(Items listed in a dataset)
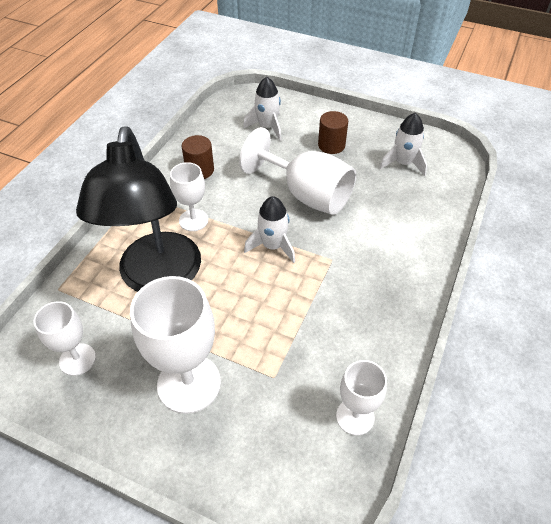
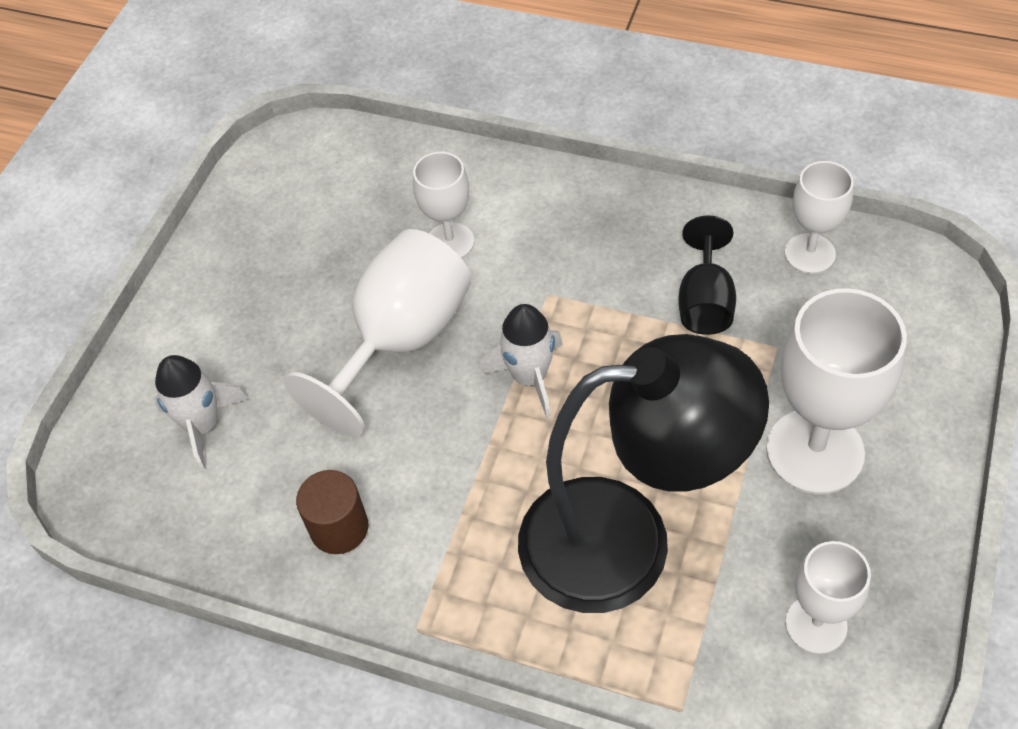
camera: 90 degrees left, 5 degrees up
white goblet [170,162,208,231] -> white goblet moved to [413,152,474,258]
brown cylinder [318,111,348,154] -> none
white rocket [379,112,427,176] -> none
none -> black goblet [679,216,736,335]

## Problem
With the pictures removed, print the entries above exactly.

## Answer space
camera: 90 degrees left, 5 degrees up
white goblet [170,162,208,231] -> white goblet moved to [413,152,474,258]
brown cylinder [318,111,348,154] -> none
white rocket [379,112,427,176] -> none
none -> black goblet [679,216,736,335]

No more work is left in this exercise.